# TASK GOAL
Please reproduce the entries exactly as they appear below, but not the pictures.

# Difference listings
☆ ☆ ☆
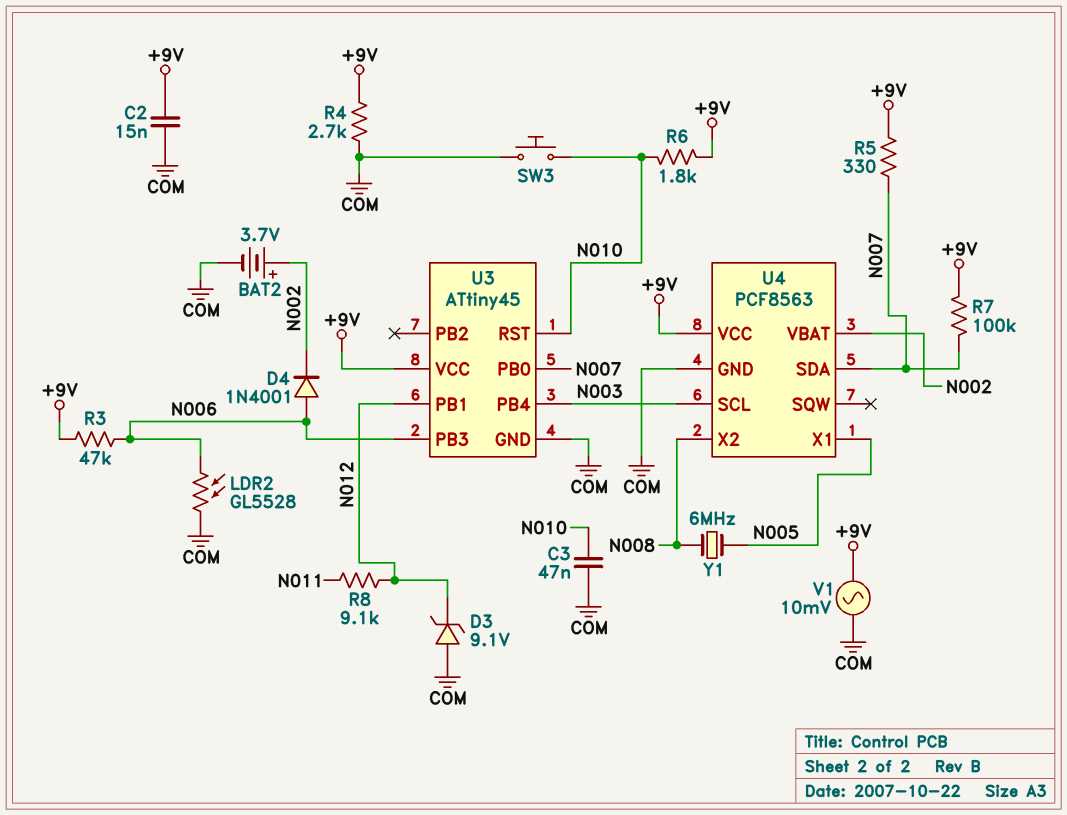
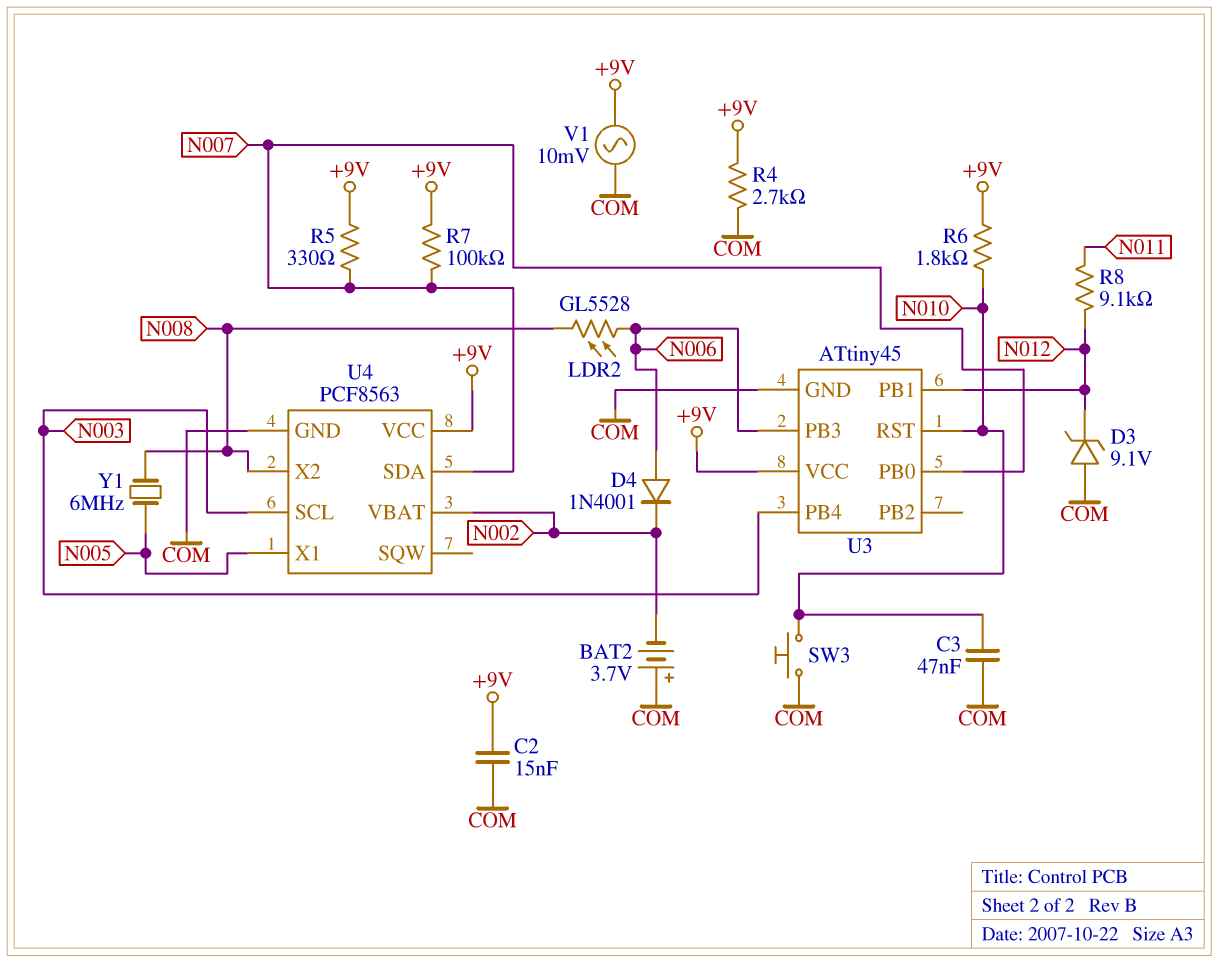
BAT2: 3.7V (plus N002, minus COM) -> 3.7V (plus COM, minus N002)
LDR2: GL5528 (COM, N006) -> GL5528 (N006, N008)
R3: 47k (+9V, N006) -> none

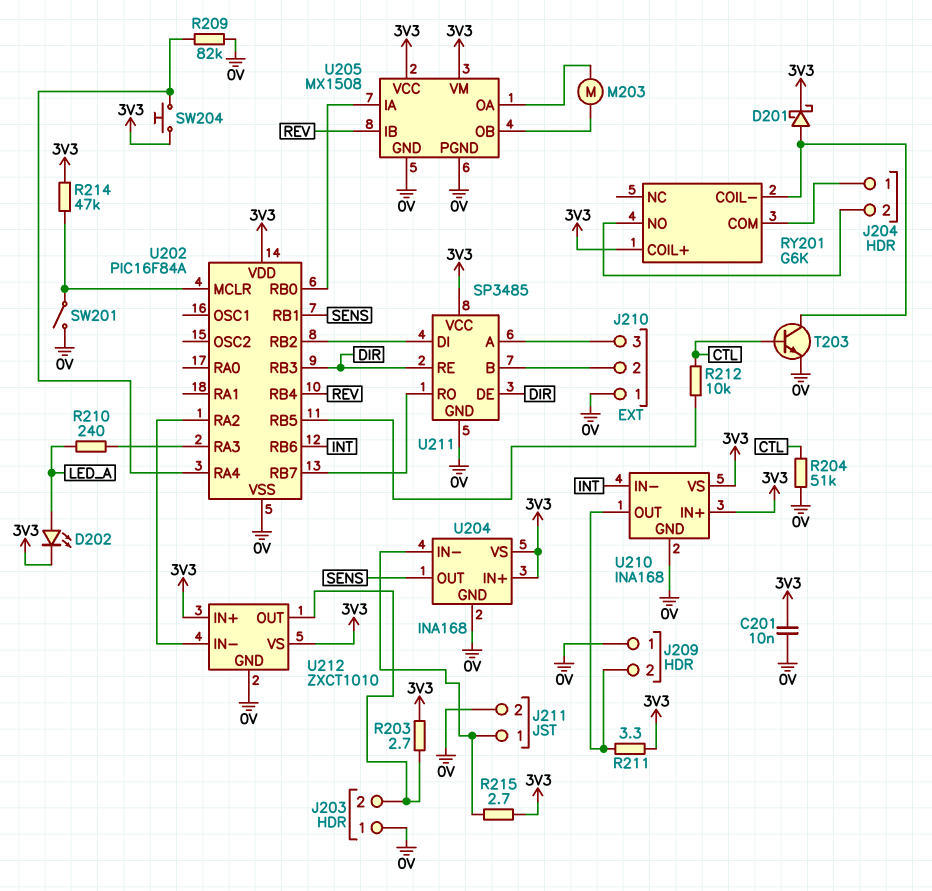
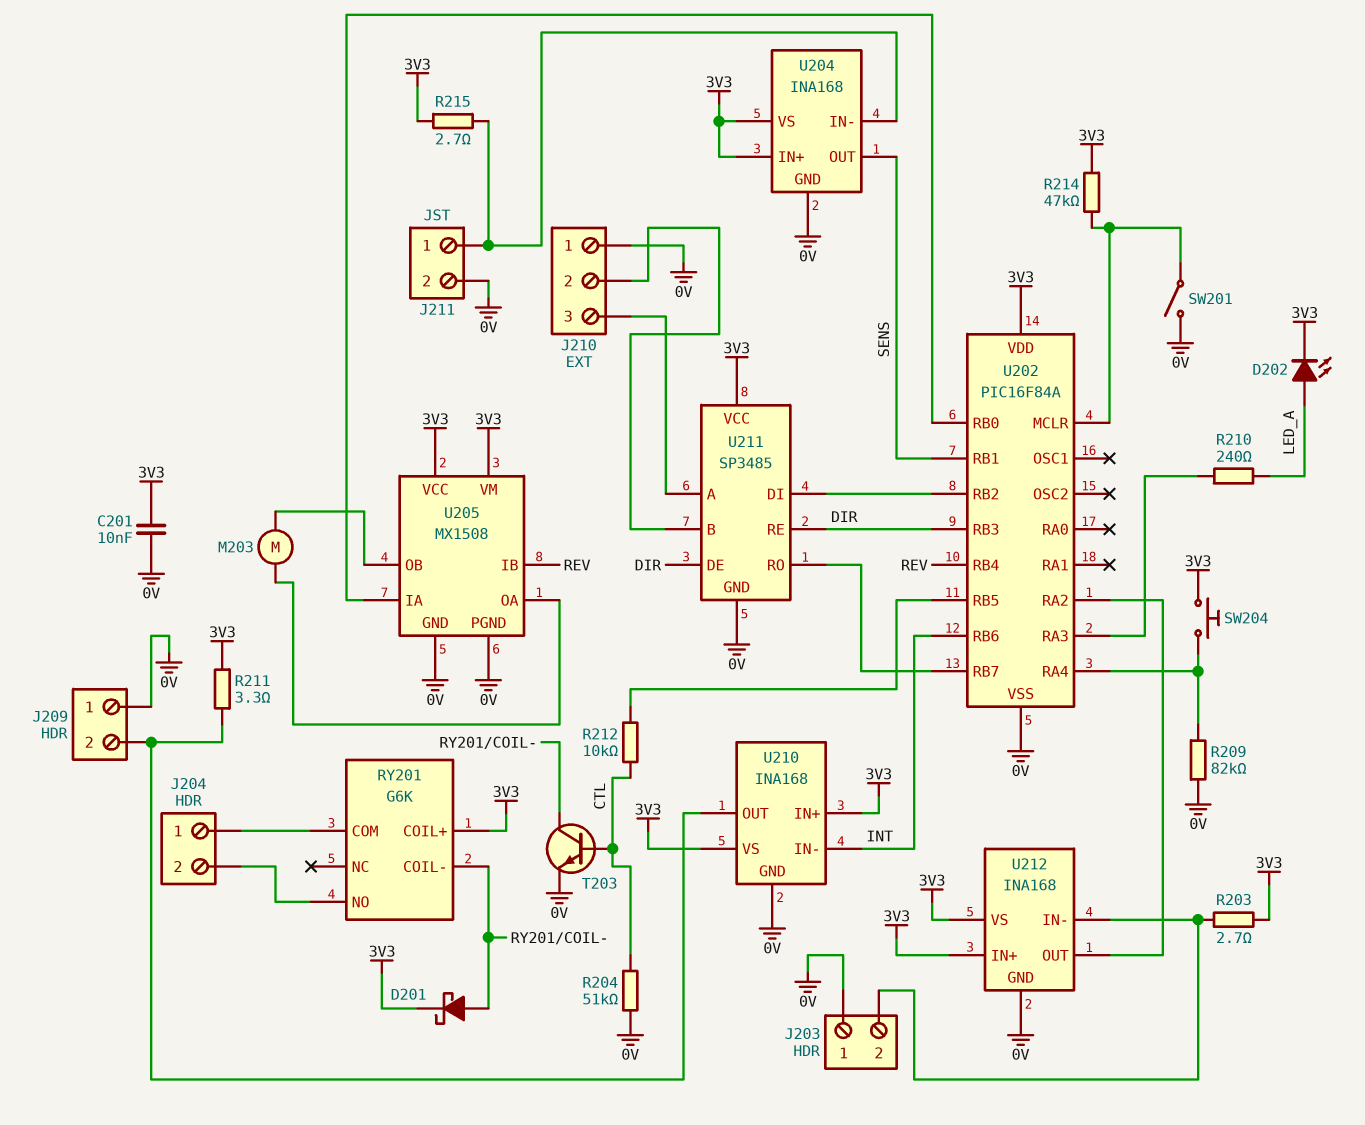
U212: ZXCT1010 -> INA168
U212 pin IN-: U202/RA2 -> J203/2
U212 pin OUT: J203/2 -> U202/RA2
☆ ☆ ☆
# SOLUTION TO THIS PROBLEM
BAT2: 3.7V (plus N002, minus COM) -> 3.7V (plus COM, minus N002)
LDR2: GL5528 (COM, N006) -> GL5528 (N006, N008)
R3: 47k (+9V, N006) -> none

U212: ZXCT1010 -> INA168
U212 pin IN-: U202/RA2 -> J203/2
U212 pin OUT: J203/2 -> U202/RA2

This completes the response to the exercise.